__Problem details__
Copy word for word everything in the material below, from the line containing "49: (189, 160)" down to the line containing "12: (250, 907)", both of those lines included.

__Recorded data__

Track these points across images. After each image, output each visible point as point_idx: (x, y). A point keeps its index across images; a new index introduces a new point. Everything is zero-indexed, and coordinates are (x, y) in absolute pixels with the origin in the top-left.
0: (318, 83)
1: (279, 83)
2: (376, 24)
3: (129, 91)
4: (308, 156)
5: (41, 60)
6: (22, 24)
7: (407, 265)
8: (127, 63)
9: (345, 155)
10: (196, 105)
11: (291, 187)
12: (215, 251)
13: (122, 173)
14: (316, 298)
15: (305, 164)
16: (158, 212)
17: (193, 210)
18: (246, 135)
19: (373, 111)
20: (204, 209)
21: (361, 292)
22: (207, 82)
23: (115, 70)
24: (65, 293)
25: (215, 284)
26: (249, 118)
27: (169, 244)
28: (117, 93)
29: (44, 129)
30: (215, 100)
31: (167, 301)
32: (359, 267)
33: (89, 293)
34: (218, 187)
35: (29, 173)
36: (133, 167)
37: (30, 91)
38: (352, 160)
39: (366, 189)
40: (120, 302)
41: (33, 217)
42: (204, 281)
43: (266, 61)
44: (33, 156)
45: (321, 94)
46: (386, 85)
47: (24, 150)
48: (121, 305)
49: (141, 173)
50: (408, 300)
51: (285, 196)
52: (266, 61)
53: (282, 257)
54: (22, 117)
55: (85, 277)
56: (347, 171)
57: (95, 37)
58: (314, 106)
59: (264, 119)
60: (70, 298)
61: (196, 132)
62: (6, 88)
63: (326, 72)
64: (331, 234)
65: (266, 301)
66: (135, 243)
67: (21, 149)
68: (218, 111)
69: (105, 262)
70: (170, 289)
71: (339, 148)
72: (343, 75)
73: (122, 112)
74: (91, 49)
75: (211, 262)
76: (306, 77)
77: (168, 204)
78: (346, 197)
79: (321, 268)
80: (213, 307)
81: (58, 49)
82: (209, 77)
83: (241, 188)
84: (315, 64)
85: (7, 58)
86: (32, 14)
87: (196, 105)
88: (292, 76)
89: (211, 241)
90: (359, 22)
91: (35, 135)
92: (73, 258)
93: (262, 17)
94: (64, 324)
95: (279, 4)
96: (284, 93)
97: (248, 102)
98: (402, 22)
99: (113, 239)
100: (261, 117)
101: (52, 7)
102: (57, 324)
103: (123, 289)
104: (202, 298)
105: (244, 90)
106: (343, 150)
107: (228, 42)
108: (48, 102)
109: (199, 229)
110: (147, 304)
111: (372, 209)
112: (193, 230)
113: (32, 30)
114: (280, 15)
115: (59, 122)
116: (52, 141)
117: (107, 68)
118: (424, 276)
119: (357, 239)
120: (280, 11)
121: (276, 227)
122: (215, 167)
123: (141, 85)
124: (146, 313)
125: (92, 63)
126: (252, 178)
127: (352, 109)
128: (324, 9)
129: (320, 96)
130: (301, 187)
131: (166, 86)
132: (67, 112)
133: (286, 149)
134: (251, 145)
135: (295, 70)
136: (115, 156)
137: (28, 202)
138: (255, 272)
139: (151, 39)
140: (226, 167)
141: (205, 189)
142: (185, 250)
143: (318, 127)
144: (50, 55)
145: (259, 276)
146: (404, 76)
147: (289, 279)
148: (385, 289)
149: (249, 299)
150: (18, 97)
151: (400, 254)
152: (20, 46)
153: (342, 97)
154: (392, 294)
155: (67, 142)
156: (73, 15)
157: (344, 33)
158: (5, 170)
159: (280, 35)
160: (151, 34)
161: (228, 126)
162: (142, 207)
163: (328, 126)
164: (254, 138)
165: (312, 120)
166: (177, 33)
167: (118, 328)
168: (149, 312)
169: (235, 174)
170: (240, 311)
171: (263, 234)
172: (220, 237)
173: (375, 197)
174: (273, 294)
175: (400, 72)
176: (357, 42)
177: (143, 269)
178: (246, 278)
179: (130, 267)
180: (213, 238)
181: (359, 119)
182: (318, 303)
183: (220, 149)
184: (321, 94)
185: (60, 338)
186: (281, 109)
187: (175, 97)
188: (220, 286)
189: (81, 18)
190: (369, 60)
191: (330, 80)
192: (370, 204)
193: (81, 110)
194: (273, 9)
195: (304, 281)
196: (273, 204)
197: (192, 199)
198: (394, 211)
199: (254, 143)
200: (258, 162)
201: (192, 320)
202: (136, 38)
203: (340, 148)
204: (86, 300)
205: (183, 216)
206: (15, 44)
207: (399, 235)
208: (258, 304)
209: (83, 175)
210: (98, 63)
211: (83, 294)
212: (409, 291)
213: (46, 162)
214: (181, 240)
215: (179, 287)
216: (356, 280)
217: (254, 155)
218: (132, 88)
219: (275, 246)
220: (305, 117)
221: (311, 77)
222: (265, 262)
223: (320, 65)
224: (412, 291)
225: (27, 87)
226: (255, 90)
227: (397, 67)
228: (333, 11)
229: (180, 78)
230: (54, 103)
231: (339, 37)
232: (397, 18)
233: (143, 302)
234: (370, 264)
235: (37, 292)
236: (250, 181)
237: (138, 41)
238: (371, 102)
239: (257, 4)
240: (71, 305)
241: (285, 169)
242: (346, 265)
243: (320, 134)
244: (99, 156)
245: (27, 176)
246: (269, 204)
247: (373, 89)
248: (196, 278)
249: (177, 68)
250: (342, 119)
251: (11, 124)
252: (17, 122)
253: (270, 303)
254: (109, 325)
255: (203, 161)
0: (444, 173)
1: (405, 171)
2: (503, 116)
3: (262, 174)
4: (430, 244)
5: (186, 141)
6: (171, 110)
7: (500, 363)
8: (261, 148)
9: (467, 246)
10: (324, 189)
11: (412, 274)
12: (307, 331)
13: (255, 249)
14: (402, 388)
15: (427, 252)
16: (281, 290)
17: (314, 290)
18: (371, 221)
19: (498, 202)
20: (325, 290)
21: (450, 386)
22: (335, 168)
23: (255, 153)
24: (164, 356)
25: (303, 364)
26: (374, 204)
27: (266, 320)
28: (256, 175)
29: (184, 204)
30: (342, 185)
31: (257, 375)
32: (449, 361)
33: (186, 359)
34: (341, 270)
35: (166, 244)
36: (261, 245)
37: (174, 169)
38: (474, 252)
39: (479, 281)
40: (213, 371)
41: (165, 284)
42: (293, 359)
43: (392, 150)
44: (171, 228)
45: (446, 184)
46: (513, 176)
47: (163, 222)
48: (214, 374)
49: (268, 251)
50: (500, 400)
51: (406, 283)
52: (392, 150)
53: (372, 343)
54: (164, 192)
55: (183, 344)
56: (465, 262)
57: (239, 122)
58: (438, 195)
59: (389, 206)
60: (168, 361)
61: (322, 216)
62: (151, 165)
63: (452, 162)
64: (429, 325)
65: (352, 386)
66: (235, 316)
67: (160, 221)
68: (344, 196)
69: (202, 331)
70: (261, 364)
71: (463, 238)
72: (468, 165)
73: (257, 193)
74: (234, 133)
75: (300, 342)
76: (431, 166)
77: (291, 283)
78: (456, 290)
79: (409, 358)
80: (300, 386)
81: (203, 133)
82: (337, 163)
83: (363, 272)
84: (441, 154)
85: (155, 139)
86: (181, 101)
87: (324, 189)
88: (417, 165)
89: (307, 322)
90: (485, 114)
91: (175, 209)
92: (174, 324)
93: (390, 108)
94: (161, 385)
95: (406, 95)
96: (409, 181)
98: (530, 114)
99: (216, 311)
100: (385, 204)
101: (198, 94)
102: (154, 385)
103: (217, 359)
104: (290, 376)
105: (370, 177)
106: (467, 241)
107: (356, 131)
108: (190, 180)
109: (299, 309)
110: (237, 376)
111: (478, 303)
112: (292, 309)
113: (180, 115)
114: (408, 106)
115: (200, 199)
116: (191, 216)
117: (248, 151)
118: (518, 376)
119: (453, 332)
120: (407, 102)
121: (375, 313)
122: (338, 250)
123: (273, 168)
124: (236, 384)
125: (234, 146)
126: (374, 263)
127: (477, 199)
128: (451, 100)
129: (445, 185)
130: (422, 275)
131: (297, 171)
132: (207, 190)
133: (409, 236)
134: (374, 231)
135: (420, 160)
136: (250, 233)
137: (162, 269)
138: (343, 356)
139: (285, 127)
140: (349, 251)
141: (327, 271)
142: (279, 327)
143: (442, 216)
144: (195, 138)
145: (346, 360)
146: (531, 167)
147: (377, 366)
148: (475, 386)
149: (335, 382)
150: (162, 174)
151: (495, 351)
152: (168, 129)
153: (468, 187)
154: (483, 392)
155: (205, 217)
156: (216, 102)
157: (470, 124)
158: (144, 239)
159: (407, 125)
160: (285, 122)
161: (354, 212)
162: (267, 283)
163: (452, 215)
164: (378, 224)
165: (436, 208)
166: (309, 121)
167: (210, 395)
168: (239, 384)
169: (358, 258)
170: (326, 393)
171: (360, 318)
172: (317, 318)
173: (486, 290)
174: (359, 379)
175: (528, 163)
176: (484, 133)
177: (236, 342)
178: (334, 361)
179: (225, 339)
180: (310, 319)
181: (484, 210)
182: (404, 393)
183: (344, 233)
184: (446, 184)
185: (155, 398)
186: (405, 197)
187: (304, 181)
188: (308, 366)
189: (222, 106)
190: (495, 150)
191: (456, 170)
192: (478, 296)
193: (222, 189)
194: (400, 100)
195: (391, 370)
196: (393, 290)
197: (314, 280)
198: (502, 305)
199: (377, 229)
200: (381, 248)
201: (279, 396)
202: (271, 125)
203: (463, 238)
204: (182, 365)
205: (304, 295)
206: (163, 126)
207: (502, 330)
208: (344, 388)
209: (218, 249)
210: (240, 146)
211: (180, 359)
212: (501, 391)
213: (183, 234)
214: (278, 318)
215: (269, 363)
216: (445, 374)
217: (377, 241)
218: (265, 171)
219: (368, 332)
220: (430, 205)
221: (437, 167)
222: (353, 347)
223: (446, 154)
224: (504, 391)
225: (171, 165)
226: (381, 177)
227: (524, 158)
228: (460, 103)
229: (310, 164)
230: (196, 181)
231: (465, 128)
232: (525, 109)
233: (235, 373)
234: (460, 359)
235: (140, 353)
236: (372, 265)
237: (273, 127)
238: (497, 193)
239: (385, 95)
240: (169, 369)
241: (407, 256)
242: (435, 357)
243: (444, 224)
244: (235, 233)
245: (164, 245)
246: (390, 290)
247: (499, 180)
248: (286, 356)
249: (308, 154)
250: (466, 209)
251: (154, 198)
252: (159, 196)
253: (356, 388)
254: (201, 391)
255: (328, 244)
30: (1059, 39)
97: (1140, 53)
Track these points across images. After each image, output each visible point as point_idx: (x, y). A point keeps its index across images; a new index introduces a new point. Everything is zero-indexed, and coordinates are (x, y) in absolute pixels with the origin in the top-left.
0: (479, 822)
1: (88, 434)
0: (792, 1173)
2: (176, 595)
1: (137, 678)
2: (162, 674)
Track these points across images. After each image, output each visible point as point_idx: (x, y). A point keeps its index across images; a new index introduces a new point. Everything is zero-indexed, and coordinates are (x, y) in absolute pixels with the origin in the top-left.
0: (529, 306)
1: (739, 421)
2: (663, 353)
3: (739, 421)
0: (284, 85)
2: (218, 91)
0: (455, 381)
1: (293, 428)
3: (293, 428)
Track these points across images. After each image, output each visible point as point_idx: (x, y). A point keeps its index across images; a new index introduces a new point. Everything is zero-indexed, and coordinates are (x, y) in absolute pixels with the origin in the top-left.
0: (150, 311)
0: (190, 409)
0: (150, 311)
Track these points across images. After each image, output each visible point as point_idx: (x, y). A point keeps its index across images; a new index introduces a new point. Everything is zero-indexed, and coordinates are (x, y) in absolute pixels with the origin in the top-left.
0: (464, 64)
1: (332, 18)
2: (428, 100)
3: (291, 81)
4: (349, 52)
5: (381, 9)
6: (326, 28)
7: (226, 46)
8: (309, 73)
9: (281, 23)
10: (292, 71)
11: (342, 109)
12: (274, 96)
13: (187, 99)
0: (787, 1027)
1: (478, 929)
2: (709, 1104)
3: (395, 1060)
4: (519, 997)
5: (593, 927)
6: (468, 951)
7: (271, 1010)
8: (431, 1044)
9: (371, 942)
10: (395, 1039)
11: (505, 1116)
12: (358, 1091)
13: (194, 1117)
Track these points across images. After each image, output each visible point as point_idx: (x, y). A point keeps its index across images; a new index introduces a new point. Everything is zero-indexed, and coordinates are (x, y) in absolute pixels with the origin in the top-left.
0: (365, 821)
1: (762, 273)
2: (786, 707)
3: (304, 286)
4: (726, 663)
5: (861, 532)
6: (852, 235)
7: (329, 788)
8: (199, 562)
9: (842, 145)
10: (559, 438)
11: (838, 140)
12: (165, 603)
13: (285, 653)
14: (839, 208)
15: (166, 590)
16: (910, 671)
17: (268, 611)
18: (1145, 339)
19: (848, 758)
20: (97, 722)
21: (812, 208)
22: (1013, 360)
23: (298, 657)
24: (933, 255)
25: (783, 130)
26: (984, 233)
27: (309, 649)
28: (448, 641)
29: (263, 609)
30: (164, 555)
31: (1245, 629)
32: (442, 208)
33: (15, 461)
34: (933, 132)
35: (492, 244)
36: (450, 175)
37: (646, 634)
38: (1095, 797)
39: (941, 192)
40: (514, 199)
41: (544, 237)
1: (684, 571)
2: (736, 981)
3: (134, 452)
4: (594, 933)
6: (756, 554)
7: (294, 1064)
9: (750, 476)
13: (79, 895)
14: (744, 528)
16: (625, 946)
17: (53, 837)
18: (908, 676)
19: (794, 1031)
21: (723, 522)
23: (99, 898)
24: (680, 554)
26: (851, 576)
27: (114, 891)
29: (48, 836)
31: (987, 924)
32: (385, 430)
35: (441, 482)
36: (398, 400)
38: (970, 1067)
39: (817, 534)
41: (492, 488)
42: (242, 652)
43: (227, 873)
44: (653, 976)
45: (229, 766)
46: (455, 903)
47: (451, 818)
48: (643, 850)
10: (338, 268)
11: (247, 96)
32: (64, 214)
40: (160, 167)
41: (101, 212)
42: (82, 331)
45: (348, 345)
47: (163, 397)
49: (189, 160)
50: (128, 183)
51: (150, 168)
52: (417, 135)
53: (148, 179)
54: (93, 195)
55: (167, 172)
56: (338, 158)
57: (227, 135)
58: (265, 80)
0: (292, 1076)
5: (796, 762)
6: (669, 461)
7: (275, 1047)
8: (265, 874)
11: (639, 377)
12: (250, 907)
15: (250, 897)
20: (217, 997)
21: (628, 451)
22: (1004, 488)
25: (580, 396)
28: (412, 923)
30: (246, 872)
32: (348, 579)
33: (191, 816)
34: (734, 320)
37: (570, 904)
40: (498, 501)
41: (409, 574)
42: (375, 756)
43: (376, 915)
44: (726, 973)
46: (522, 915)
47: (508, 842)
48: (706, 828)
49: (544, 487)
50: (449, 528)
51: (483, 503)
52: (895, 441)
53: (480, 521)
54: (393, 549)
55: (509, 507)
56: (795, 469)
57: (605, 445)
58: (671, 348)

__Result__
49: (189, 160)
50: (128, 183)
51: (150, 168)
52: (417, 135)
53: (148, 179)
54: (93, 195)
55: (167, 172)
56: (338, 158)
57: (227, 135)
58: (265, 80)
0: (292, 1076)
5: (796, 762)
6: (669, 461)
7: (275, 1047)
8: (265, 874)
11: (639, 377)
12: (250, 907)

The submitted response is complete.